The data:
_ _ _ _ _

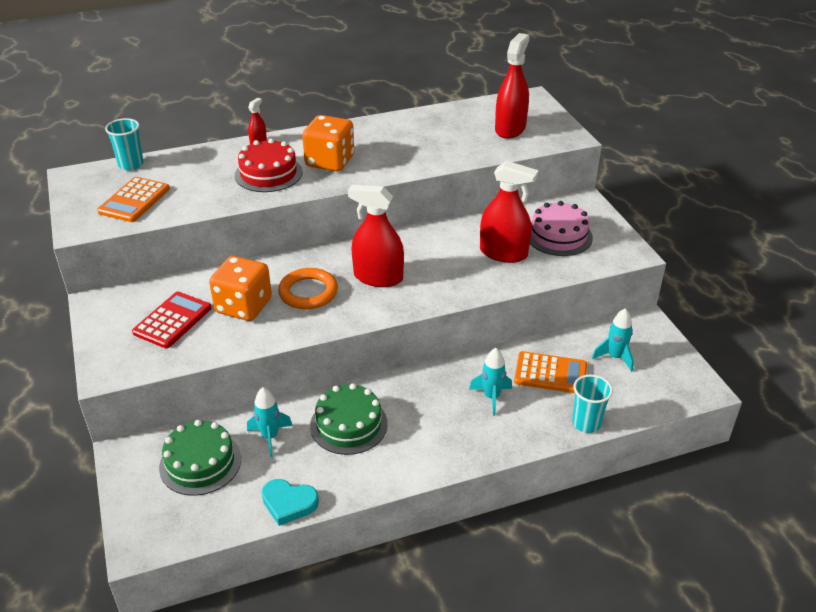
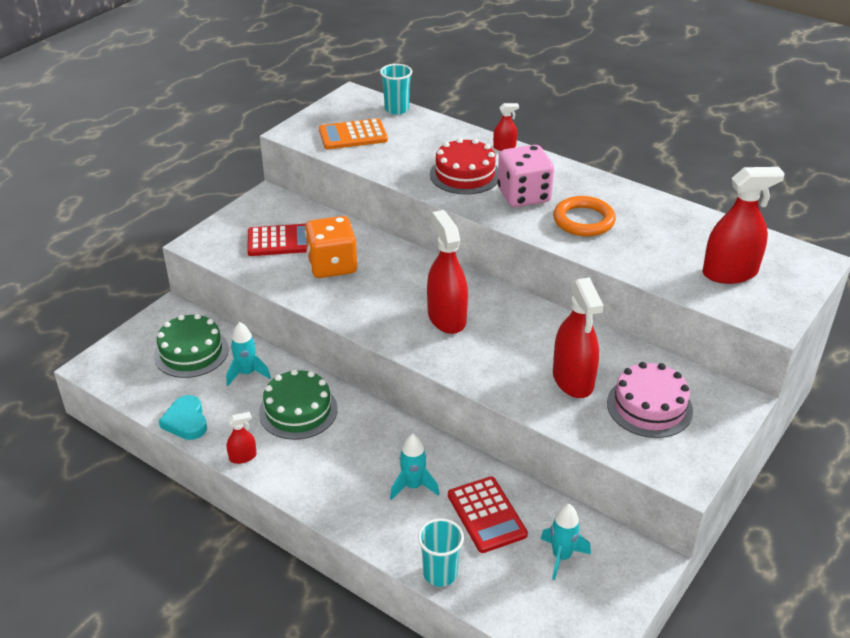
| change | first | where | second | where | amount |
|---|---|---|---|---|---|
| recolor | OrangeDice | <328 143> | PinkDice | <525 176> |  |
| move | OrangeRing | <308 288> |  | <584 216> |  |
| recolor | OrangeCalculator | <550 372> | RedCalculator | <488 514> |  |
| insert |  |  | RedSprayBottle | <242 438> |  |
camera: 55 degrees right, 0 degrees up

_ _ _ _ _

An exact copy of the data above is required, printed without its pictures.

Result of the exercise:
| change | first | where | second | where | amount |
|---|---|---|---|---|---|
| recolor | OrangeDice | <328 143> | PinkDice | <525 176> |  |
| move | OrangeRing | <308 288> |  | <584 216> |  |
| recolor | OrangeCalculator | <550 372> | RedCalculator | <488 514> |  |
| insert |  |  | RedSprayBottle | <242 438> |  |
camera: 55 degrees right, 0 degrees up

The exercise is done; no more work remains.